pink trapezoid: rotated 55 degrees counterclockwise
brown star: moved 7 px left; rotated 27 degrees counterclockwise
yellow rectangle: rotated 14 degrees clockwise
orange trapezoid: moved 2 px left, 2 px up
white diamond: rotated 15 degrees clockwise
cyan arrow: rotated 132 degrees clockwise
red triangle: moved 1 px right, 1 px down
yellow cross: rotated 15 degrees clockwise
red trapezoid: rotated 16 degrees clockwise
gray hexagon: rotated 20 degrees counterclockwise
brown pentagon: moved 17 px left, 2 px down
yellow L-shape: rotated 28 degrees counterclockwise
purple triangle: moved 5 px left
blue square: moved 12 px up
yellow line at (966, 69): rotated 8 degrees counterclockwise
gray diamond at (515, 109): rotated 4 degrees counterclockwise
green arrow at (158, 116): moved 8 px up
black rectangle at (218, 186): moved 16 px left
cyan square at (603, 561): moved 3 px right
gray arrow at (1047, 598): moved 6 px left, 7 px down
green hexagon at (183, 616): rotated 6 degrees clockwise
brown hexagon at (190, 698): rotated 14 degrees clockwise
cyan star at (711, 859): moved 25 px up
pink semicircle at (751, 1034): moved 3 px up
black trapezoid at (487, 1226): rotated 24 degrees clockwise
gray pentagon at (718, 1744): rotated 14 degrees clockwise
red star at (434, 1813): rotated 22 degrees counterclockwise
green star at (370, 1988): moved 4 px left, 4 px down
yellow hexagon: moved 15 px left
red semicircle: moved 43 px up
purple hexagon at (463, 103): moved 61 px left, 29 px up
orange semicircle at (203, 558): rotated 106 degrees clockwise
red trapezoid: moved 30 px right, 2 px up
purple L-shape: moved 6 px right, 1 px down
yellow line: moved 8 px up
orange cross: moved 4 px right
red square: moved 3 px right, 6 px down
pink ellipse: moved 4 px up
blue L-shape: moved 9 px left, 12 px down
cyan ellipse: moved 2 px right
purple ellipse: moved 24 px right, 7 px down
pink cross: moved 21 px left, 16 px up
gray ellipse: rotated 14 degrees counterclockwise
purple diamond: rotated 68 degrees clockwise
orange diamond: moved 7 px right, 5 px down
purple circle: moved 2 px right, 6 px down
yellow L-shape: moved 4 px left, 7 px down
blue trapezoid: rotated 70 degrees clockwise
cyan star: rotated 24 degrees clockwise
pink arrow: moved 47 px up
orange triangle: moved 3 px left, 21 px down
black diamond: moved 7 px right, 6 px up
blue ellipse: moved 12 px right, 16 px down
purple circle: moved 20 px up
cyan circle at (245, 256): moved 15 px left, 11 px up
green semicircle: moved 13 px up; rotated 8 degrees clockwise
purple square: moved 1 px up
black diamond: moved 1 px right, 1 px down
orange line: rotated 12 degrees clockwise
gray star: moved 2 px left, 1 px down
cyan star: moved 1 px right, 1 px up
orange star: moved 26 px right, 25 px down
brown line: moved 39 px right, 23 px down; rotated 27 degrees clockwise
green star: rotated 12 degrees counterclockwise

▶ [GOAL OF THE EXERCISE] Copy out the range of lines above starting at the line with "gray hexagon: rotated" and ending at the line with "pink ellipse: moved 4 px up", exactly and including both.

▶ [ANSWER TO THE PROBLEM]
gray hexagon: rotated 20 degrees counterclockwise
brown pentagon: moved 17 px left, 2 px down
yellow L-shape: rotated 28 degrees counterclockwise
purple triangle: moved 5 px left
blue square: moved 12 px up
yellow line at (966, 69): rotated 8 degrees counterclockwise
gray diamond at (515, 109): rotated 4 degrees counterclockwise
green arrow at (158, 116): moved 8 px up
black rectangle at (218, 186): moved 16 px left
cyan square at (603, 561): moved 3 px right
gray arrow at (1047, 598): moved 6 px left, 7 px down
green hexagon at (183, 616): rotated 6 degrees clockwise
brown hexagon at (190, 698): rotated 14 degrees clockwise
cyan star at (711, 859): moved 25 px up
pink semicircle at (751, 1034): moved 3 px up
black trapezoid at (487, 1226): rotated 24 degrees clockwise
gray pentagon at (718, 1744): rotated 14 degrees clockwise
red star at (434, 1813): rotated 22 degrees counterclockwise
green star at (370, 1988): moved 4 px left, 4 px down
yellow hexagon: moved 15 px left
red semicircle: moved 43 px up
purple hexagon at (463, 103): moved 61 px left, 29 px up
orange semicircle at (203, 558): rotated 106 degrees clockwise
red trapezoid: moved 30 px right, 2 px up
purple L-shape: moved 6 px right, 1 px down
yellow line: moved 8 px up
orange cross: moved 4 px right
red square: moved 3 px right, 6 px down
pink ellipse: moved 4 px up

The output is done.